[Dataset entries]
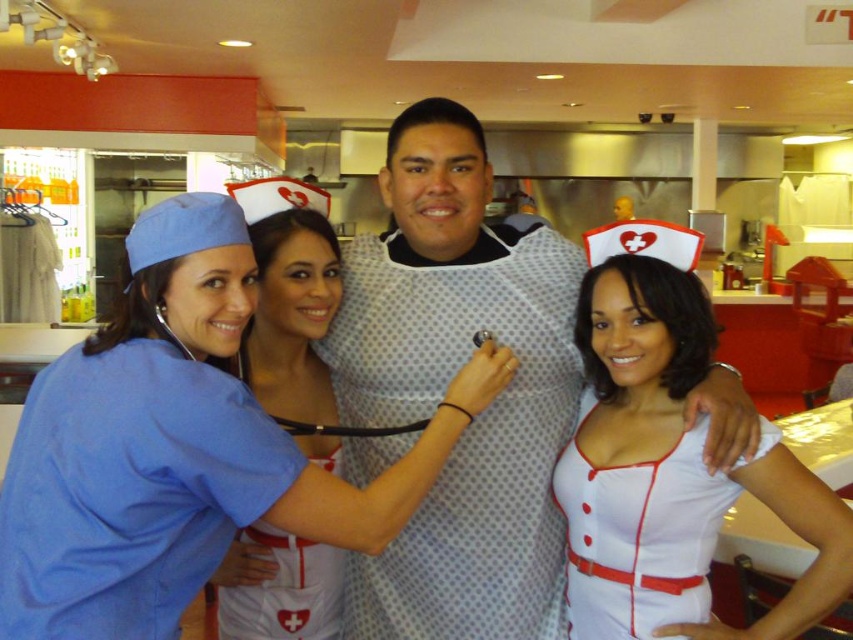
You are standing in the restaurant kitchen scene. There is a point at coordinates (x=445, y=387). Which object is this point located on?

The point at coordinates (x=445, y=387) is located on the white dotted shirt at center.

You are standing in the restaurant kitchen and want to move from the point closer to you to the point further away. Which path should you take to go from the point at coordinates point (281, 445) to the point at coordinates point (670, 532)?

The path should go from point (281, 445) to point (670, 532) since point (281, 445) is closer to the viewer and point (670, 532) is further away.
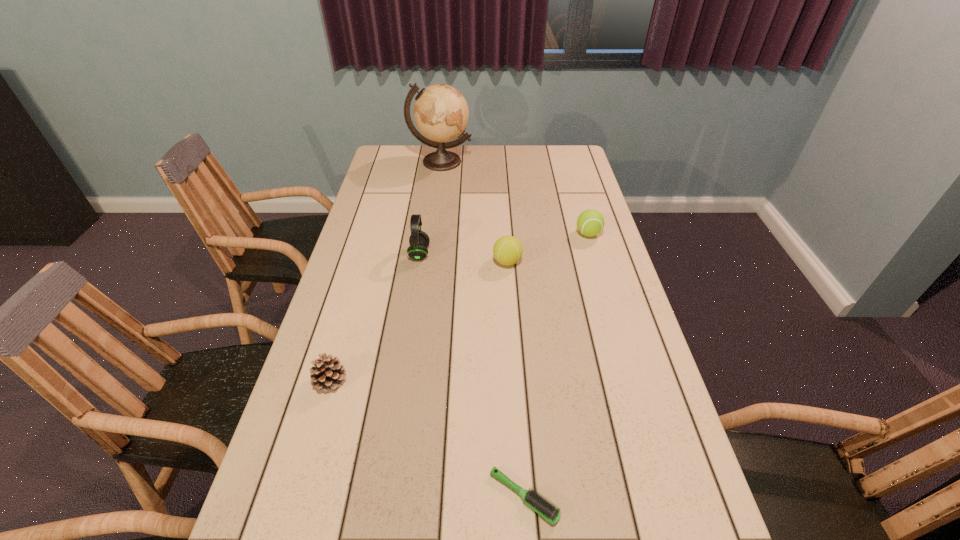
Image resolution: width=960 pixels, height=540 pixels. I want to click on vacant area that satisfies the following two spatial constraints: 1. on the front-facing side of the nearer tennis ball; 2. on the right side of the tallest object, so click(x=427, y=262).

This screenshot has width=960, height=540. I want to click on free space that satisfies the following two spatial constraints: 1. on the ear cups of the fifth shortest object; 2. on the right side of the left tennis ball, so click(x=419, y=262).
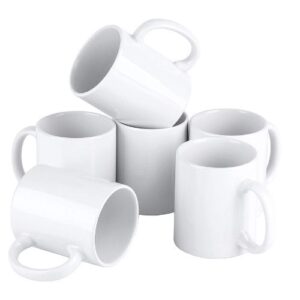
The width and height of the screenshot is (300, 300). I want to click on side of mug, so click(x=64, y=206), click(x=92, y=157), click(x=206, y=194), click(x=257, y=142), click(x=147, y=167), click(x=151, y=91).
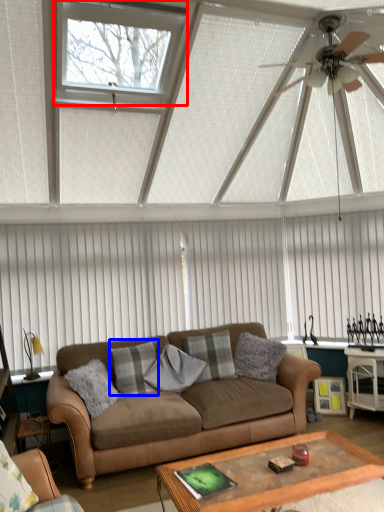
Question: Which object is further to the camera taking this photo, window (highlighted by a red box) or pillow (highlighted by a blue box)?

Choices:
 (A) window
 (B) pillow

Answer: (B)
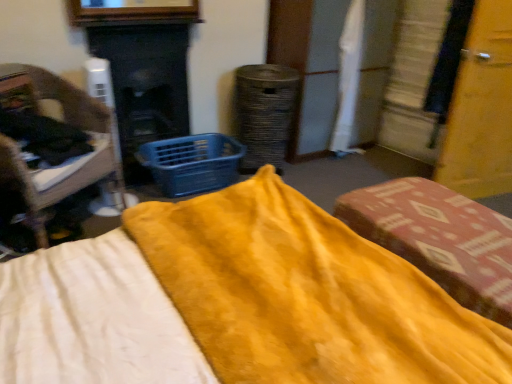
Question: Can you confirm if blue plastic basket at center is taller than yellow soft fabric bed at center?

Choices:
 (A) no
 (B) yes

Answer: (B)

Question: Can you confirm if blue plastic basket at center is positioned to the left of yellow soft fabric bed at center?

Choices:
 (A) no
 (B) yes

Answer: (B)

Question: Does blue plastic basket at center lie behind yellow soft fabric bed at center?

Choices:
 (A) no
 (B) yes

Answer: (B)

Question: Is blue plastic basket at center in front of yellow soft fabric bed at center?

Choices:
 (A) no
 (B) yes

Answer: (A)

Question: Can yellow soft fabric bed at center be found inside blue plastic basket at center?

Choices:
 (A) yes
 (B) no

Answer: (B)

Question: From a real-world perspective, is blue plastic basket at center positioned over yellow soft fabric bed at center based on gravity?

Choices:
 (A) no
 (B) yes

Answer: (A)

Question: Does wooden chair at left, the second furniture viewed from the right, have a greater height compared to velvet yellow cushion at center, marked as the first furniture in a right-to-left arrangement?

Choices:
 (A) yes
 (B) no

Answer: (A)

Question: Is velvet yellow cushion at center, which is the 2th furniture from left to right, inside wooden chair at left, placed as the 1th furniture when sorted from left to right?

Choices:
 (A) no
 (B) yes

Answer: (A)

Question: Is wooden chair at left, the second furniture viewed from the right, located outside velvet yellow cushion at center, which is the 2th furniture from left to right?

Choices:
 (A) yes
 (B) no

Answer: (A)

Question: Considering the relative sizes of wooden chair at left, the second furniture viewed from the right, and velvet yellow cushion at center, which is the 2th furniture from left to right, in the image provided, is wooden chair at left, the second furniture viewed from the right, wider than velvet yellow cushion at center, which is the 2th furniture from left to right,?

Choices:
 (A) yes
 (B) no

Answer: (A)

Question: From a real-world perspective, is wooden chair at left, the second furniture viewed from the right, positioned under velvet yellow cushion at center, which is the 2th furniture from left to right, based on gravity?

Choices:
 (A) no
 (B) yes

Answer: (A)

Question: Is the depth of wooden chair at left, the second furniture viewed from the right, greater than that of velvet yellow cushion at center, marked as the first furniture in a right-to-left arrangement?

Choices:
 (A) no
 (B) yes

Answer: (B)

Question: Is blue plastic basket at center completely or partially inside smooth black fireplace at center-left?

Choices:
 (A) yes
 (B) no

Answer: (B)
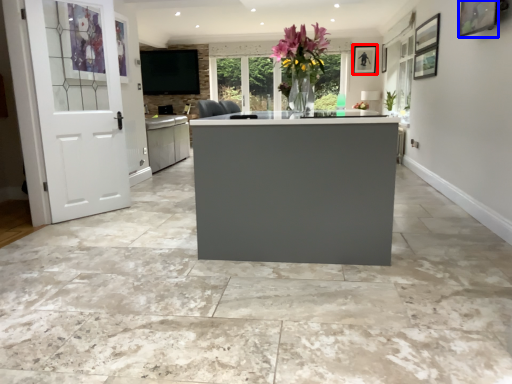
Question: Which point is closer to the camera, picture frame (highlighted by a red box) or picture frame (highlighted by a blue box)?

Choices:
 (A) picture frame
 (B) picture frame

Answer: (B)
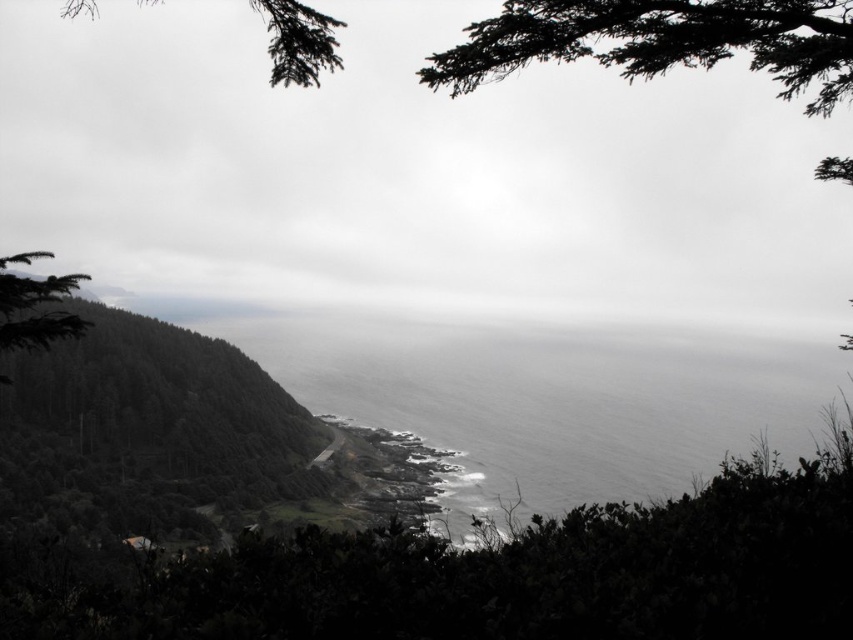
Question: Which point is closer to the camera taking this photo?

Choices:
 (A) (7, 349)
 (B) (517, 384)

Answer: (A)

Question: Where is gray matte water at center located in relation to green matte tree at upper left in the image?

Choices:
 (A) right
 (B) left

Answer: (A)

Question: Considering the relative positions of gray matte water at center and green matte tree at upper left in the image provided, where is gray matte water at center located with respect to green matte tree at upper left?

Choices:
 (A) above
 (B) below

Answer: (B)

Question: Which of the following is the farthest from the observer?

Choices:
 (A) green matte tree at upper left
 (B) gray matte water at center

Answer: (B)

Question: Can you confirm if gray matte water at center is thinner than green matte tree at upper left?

What is being asked
Reproduce all of the rows above word for word, leaving out the pictures.

Result of this task
You are standing in the restaurant kitchen scene. There is a point at coordinates (x=445, y=387). Which object is this point located on?

The point at coordinates (x=445, y=387) is located on the white dotted shirt at center.

You are standing in the restaurant kitchen and want to move from the point closer to you to the point further away. Which path should you take to go from the point at coordinates point (281, 445) to the point at coordinates point (670, 532)?

The path should go from point (281, 445) to point (670, 532) since point (281, 445) is closer to the viewer and point (670, 532) is further away.
Image resolution: width=960 pixels, height=540 pixels. I want to click on vacant area that satisfies the following two spatial constraints: 1. on the front-facing side of the nearer tennis ball; 2. on the right side of the tallest object, so click(x=427, y=262).

This screenshot has width=960, height=540. I want to click on free space that satisfies the following two spatial constraints: 1. on the ear cups of the fifth shortest object; 2. on the right side of the left tennis ball, so click(x=419, y=262).
The width and height of the screenshot is (300, 300). I want to click on side of mug, so click(x=64, y=206), click(x=92, y=157), click(x=206, y=194), click(x=257, y=142), click(x=147, y=167), click(x=151, y=91).
Question: Which object is further to the camera taking this photo, window (highlighted by a red box) or pillow (highlighted by a blue box)?

Choices:
 (A) window
 (B) pillow

Answer: (B)
Question: Can you confirm if blue plastic basket at center is taller than yellow soft fabric bed at center?

Choices:
 (A) no
 (B) yes

Answer: (B)

Question: Can you confirm if blue plastic basket at center is positioned to the left of yellow soft fabric bed at center?

Choices:
 (A) no
 (B) yes

Answer: (B)

Question: Does blue plastic basket at center lie behind yellow soft fabric bed at center?

Choices:
 (A) no
 (B) yes

Answer: (B)

Question: Is blue plastic basket at center in front of yellow soft fabric bed at center?

Choices:
 (A) no
 (B) yes

Answer: (A)

Question: Can yellow soft fabric bed at center be found inside blue plastic basket at center?

Choices:
 (A) yes
 (B) no

Answer: (B)

Question: From a real-world perspective, is blue plastic basket at center positioned over yellow soft fabric bed at center based on gravity?

Choices:
 (A) no
 (B) yes

Answer: (A)

Question: Does wooden chair at left, the second furniture viewed from the right, have a greater height compared to velvet yellow cushion at center, marked as the first furniture in a right-to-left arrangement?

Choices:
 (A) yes
 (B) no

Answer: (A)

Question: Is velvet yellow cushion at center, which is the 2th furniture from left to right, inside wooden chair at left, placed as the 1th furniture when sorted from left to right?

Choices:
 (A) no
 (B) yes

Answer: (A)

Question: Is wooden chair at left, the second furniture viewed from the right, located outside velvet yellow cushion at center, which is the 2th furniture from left to right?

Choices:
 (A) yes
 (B) no

Answer: (A)

Question: Considering the relative sizes of wooden chair at left, the second furniture viewed from the right, and velvet yellow cushion at center, which is the 2th furniture from left to right, in the image provided, is wooden chair at left, the second furniture viewed from the right, wider than velvet yellow cushion at center, which is the 2th furniture from left to right,?

Choices:
 (A) yes
 (B) no

Answer: (A)

Question: From a real-world perspective, is wooden chair at left, the second furniture viewed from the right, positioned under velvet yellow cushion at center, which is the 2th furniture from left to right, based on gravity?

Choices:
 (A) no
 (B) yes

Answer: (A)

Question: Is the depth of wooden chair at left, the second furniture viewed from the right, greater than that of velvet yellow cushion at center, marked as the first furniture in a right-to-left arrangement?

Choices:
 (A) no
 (B) yes

Answer: (B)

Question: Is blue plastic basket at center completely or partially inside smooth black fireplace at center-left?

Choices:
 (A) yes
 (B) no

Answer: (B)
Question: Which point is closer to the camera, picture frame (highlighted by a red box) or picture frame (highlighted by a blue box)?

Choices:
 (A) picture frame
 (B) picture frame

Answer: (B)
Question: Which point is closer to the camera taking this photo?

Choices:
 (A) (7, 349)
 (B) (517, 384)

Answer: (A)

Question: Where is gray matte water at center located in relation to green matte tree at upper left in the image?

Choices:
 (A) right
 (B) left

Answer: (A)

Question: Considering the relative positions of gray matte water at center and green matte tree at upper left in the image provided, where is gray matte water at center located with respect to green matte tree at upper left?

Choices:
 (A) above
 (B) below

Answer: (B)

Question: Which of the following is the farthest from the observer?

Choices:
 (A) green matte tree at upper left
 (B) gray matte water at center

Answer: (B)

Question: Can you confirm if gray matte water at center is thinner than green matte tree at upper left?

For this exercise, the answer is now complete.